PROBLEM: Restate word for word each line of the data, starting at the one containing "(233, 429) = (216, 481): black" and running through the last.

Image change detection data
[Start of Attachment]
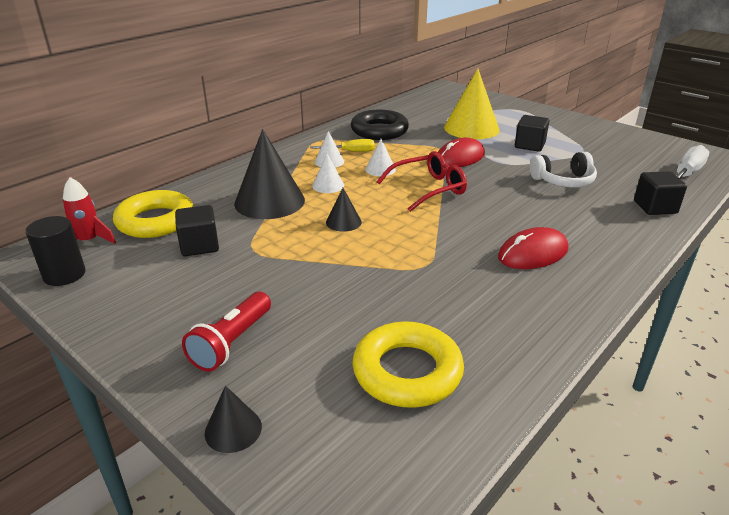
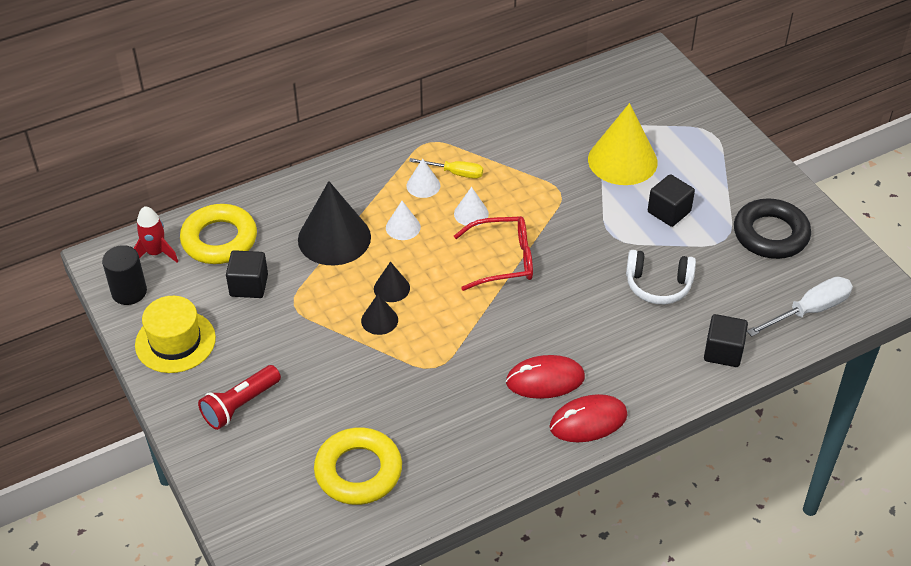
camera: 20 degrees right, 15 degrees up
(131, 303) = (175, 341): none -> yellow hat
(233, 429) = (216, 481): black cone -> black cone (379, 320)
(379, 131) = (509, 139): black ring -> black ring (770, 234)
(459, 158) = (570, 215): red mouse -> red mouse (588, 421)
[End of Attachment]
SOLUTION TO THIS EXERCISE:
(233, 429) = (216, 481): black cone -> black cone (379, 320)
(379, 131) = (509, 139): black ring -> black ring (770, 234)
(459, 158) = (570, 215): red mouse -> red mouse (588, 421)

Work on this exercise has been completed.